> WORK INSTRUCTIONS
For the word "pink", count the lines in the records below that include it and give only that number.

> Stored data

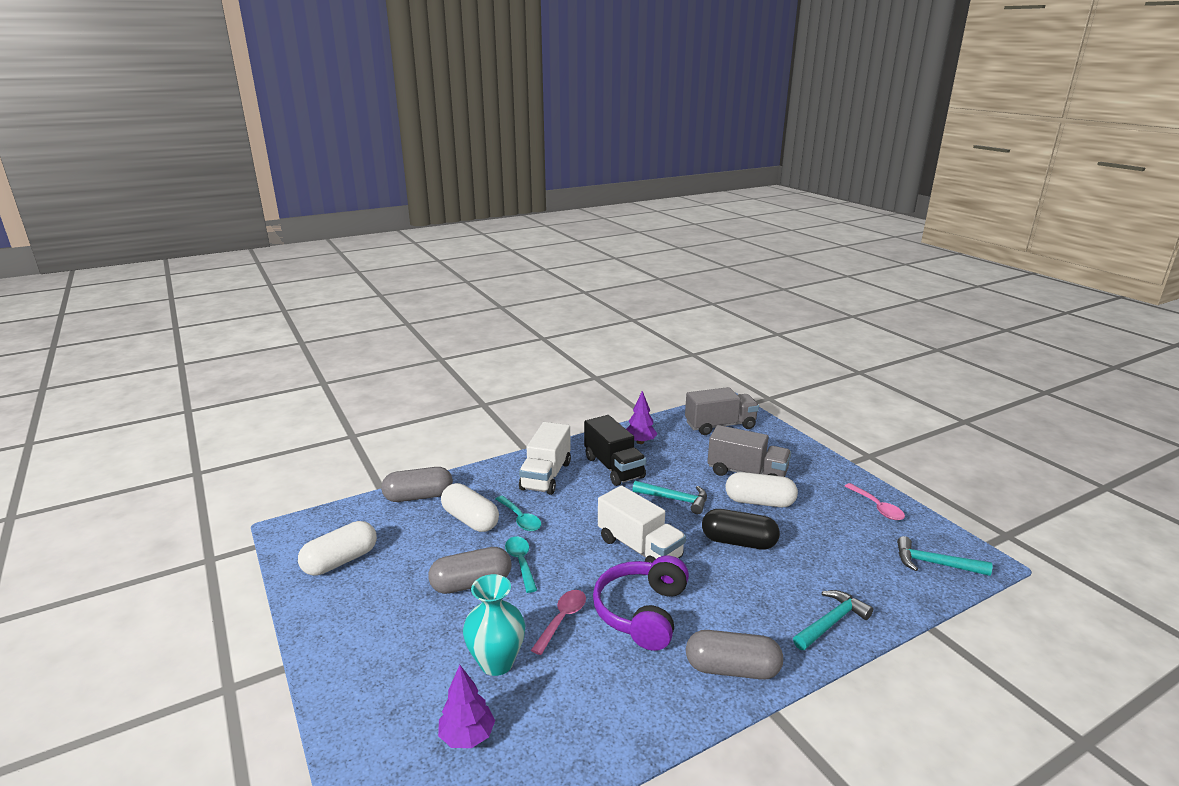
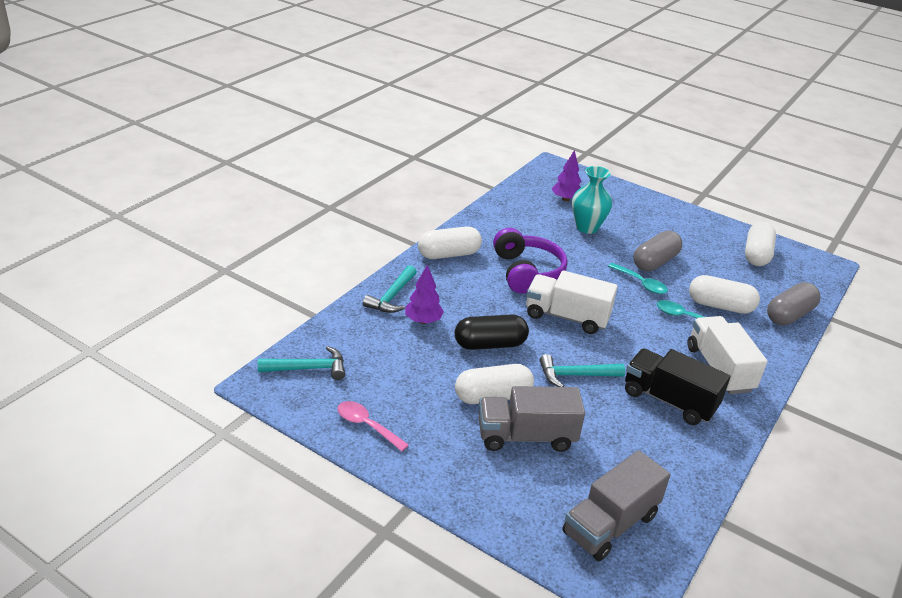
camera: 150 degrees right, 10 degrees up
(562, 619) = (573, 256): pink spoon -> none
(640, 442) = (680, 453): purple tree -> purple tree (423, 321)
(732, 669) = (449, 254): grey capsule -> white capsule

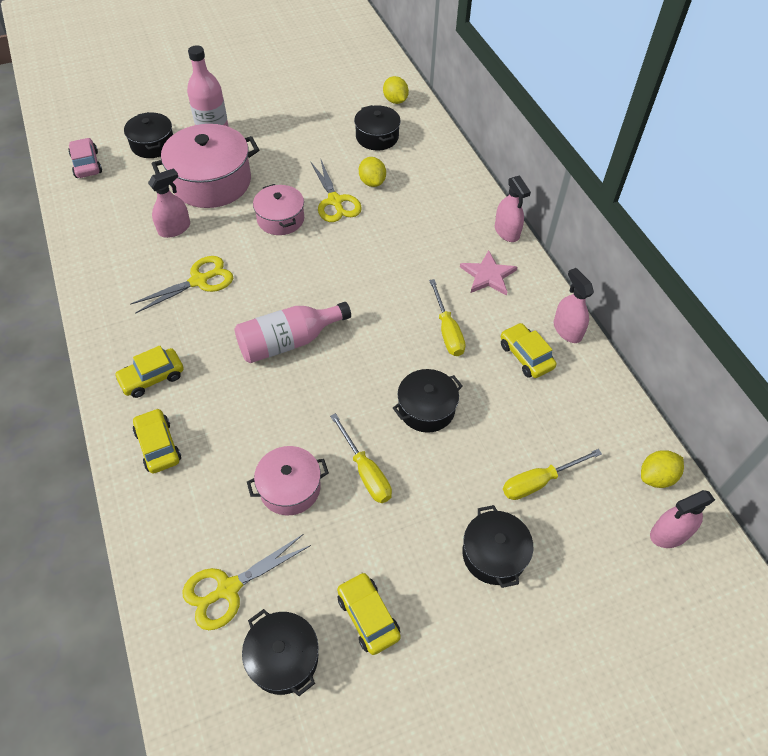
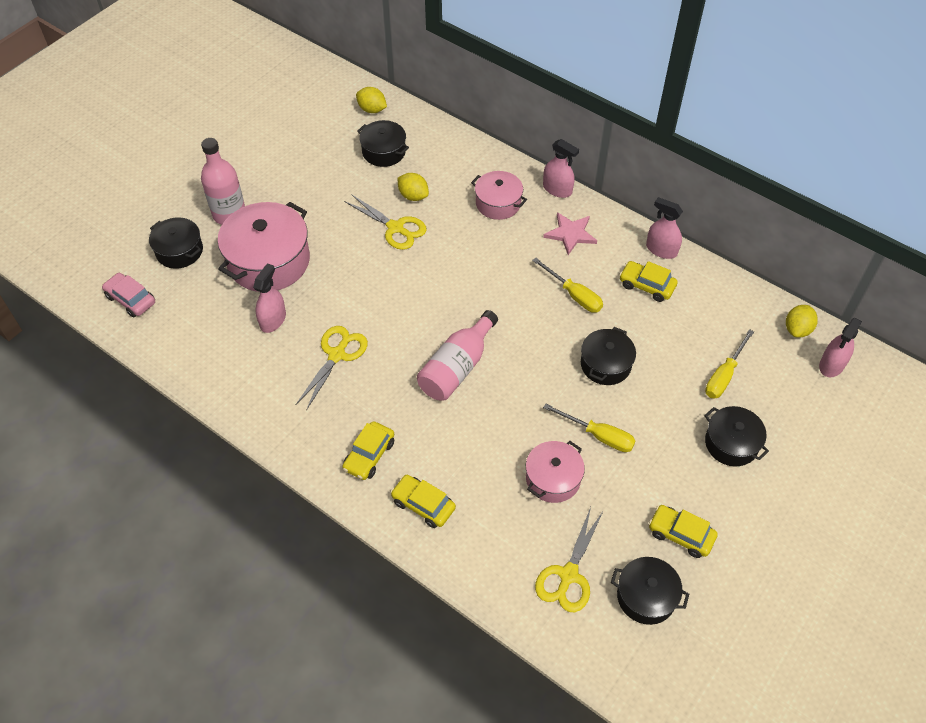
camera: 30 degrees left, 0 degrees up
(280, 219) = (361, 266): pink pot -> pink pot (498, 203)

> RESULT BELOW
2